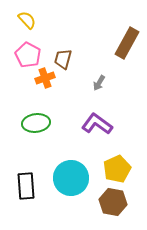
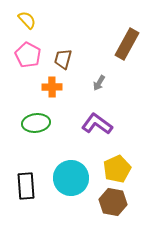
brown rectangle: moved 1 px down
orange cross: moved 7 px right, 9 px down; rotated 18 degrees clockwise
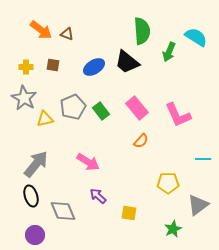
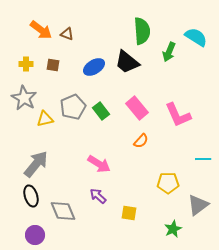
yellow cross: moved 3 px up
pink arrow: moved 11 px right, 2 px down
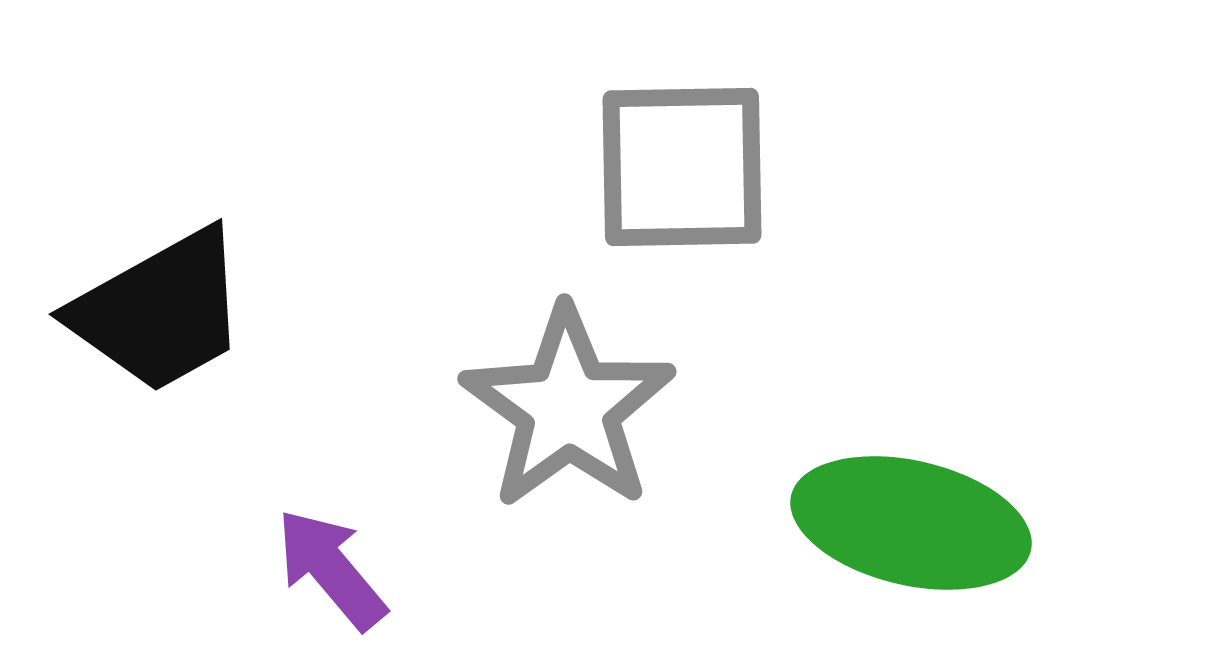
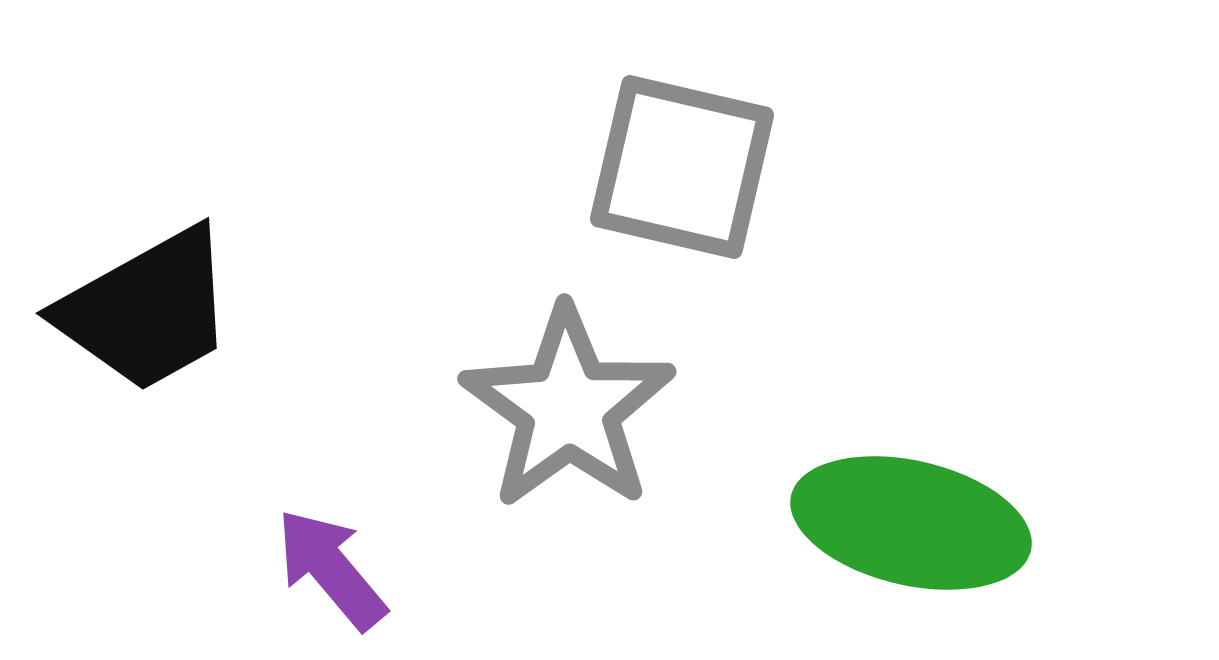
gray square: rotated 14 degrees clockwise
black trapezoid: moved 13 px left, 1 px up
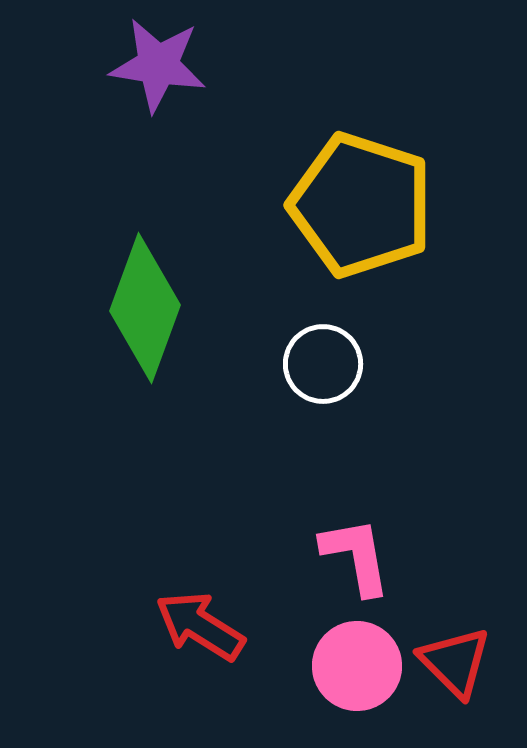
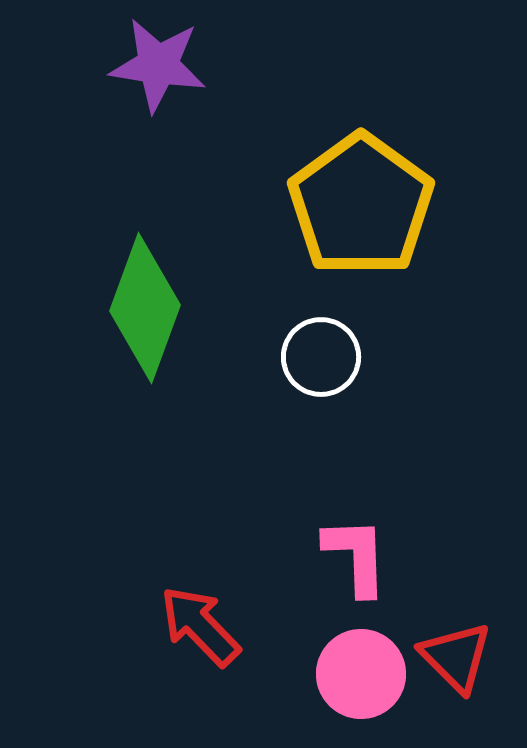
yellow pentagon: rotated 18 degrees clockwise
white circle: moved 2 px left, 7 px up
pink L-shape: rotated 8 degrees clockwise
red arrow: rotated 14 degrees clockwise
red triangle: moved 1 px right, 5 px up
pink circle: moved 4 px right, 8 px down
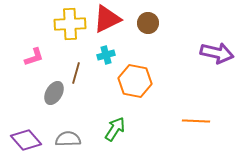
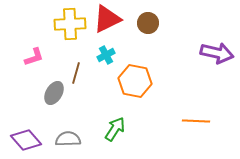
cyan cross: rotated 12 degrees counterclockwise
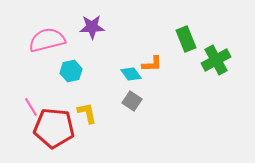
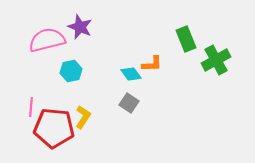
purple star: moved 12 px left; rotated 25 degrees clockwise
gray square: moved 3 px left, 2 px down
pink line: rotated 36 degrees clockwise
yellow L-shape: moved 4 px left, 4 px down; rotated 45 degrees clockwise
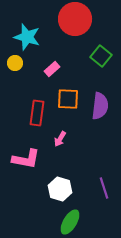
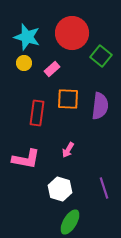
red circle: moved 3 px left, 14 px down
yellow circle: moved 9 px right
pink arrow: moved 8 px right, 11 px down
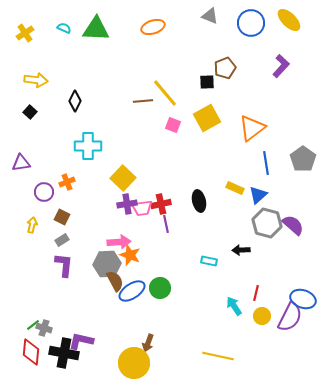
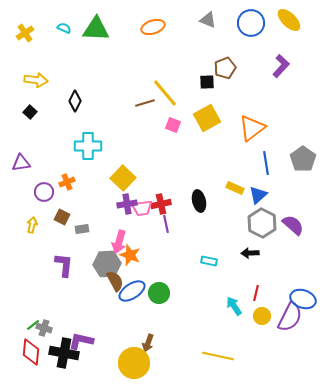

----------

# Task brief:
Your answer should consist of every line from the entries that holds "cross".

# Answer box:
orange cross: moved 7 px right, 9 px down; rotated 18 degrees clockwise
yellow cross: moved 3 px up
cyan cross: rotated 12 degrees counterclockwise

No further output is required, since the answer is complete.